To be done: Reproduce every text line from the entries below word for word, leaving out the pictures.

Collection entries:
# # # #

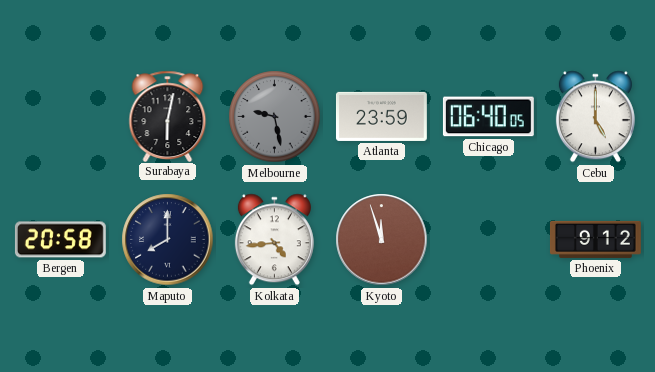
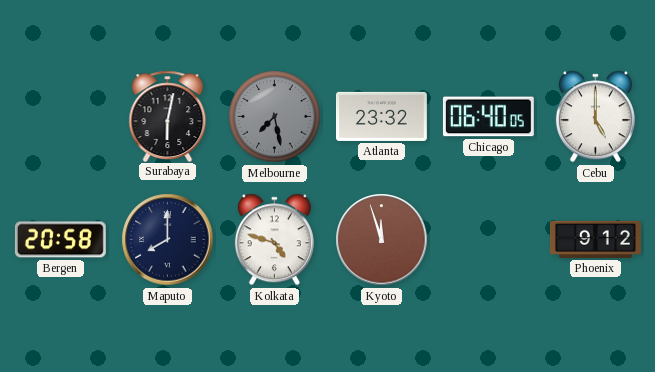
Melbourne: 9:28 -> 7:28
Atlanta: 23:59 -> 23:32
Kolkata: 4:44 -> 4:48
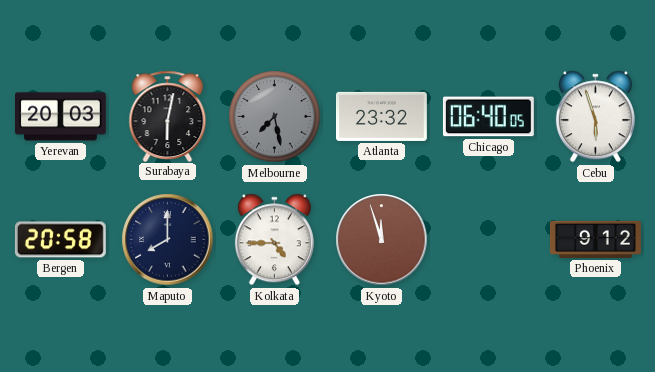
Yerevan: none -> 20:03
Cebu: 5:00 -> 5:57
Kolkata: 4:48 -> 4:45
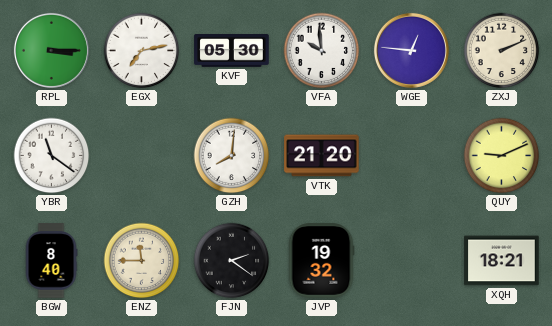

# # # #

Correct answer:
Melbourne: 9:28 -> 7:28
Atlanta: 23:59 -> 23:32
Kolkata: 4:44 -> 4:48
Yerevan: none -> 20:03
Cebu: 5:00 -> 5:57
Kolkata: 4:48 -> 4:45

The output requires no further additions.